== Records from a data source ==
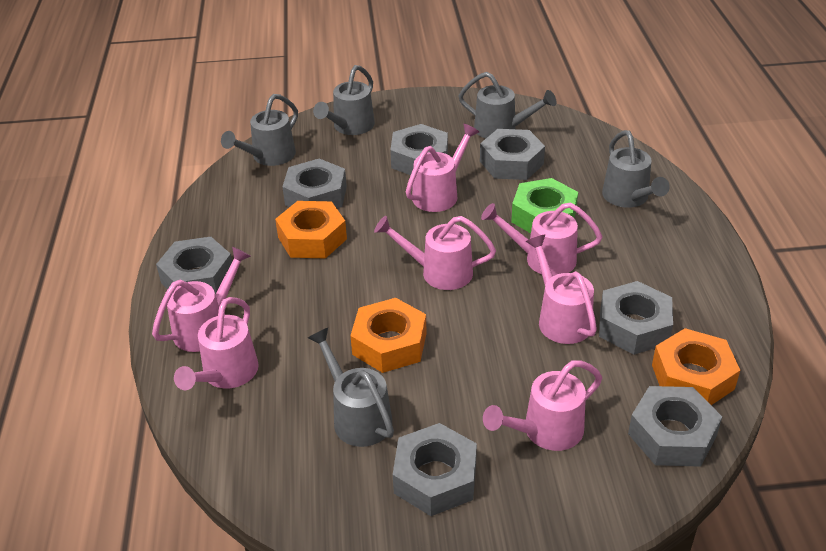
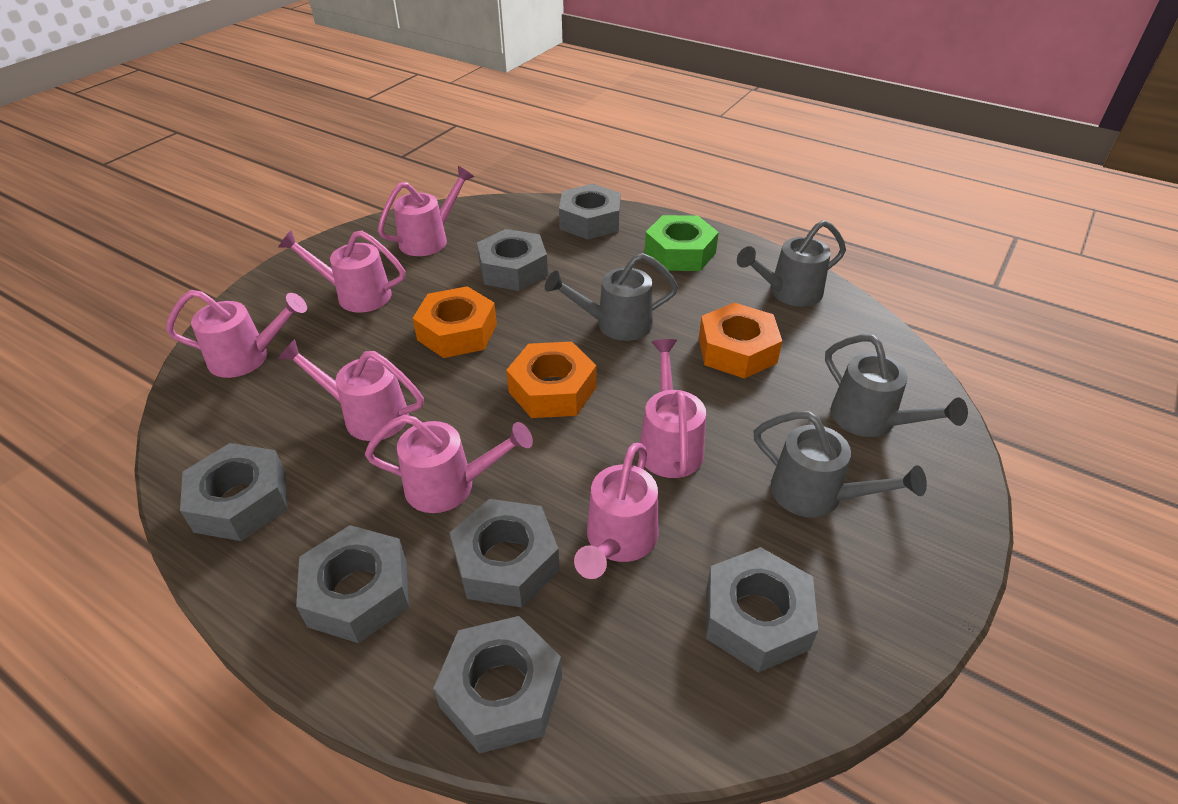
grey watering can: 5 -> 4

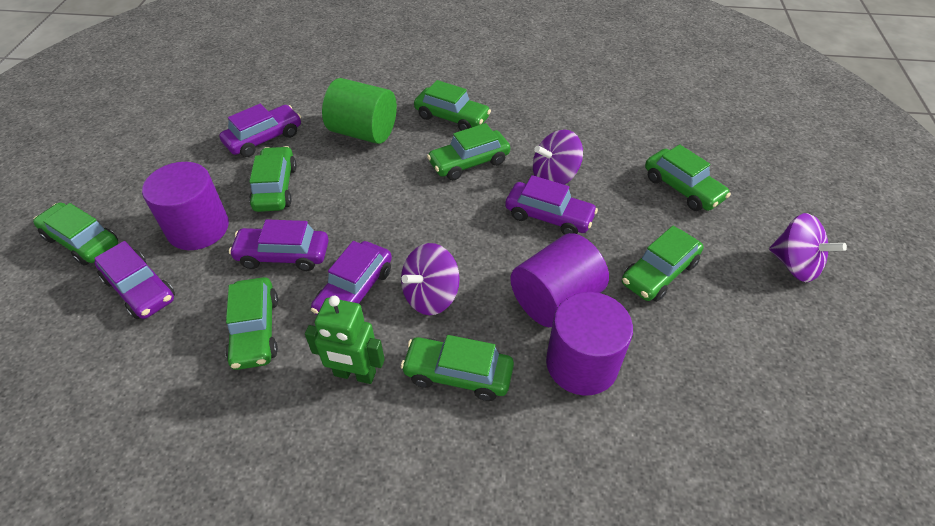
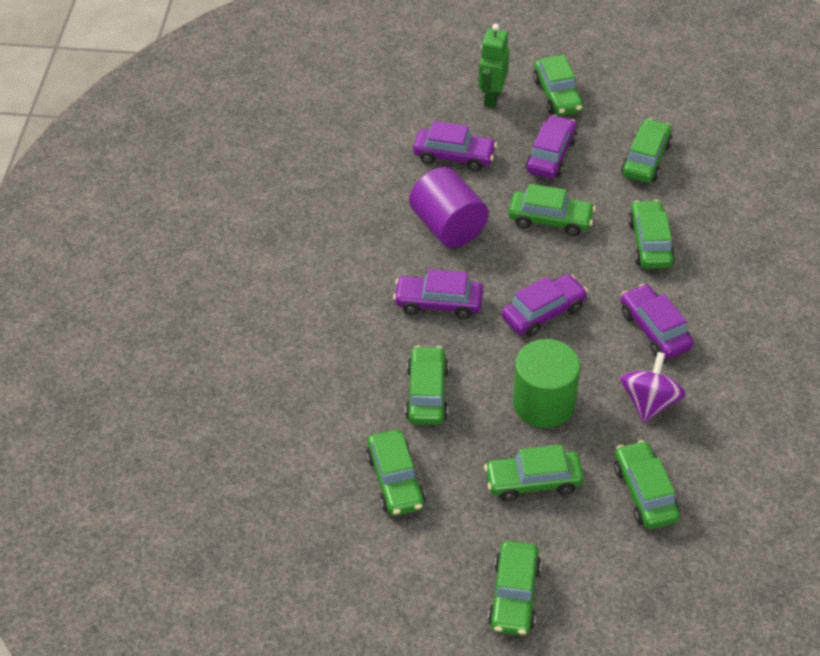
green car: 8 -> 9
purple cylinder: 3 -> 1
purple spinning top: 3 -> 1

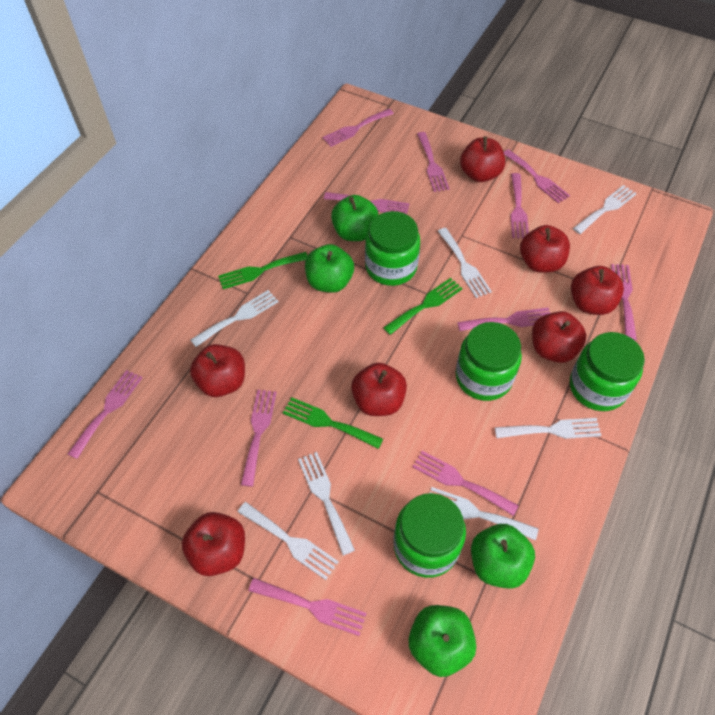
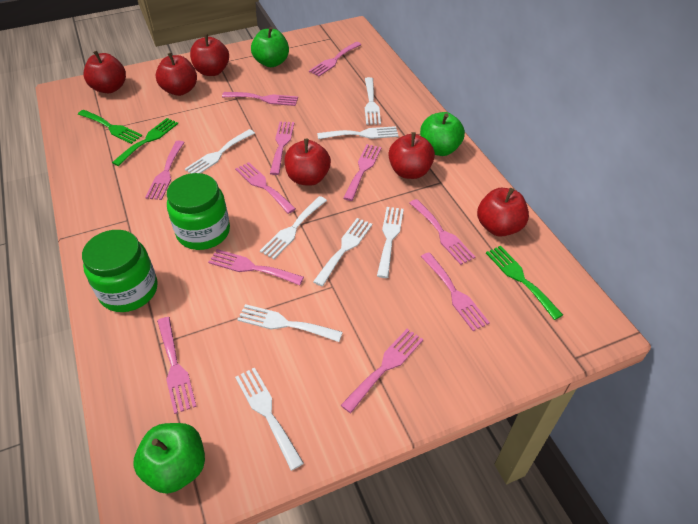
green apple: 4 -> 3
green jar: 4 -> 2
red apple: 7 -> 6
white fork: 7 -> 8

== About this task ==
Work out how many lines in the entries contain the string "purple", then reply with that number and nothing more.

== The answer ==
2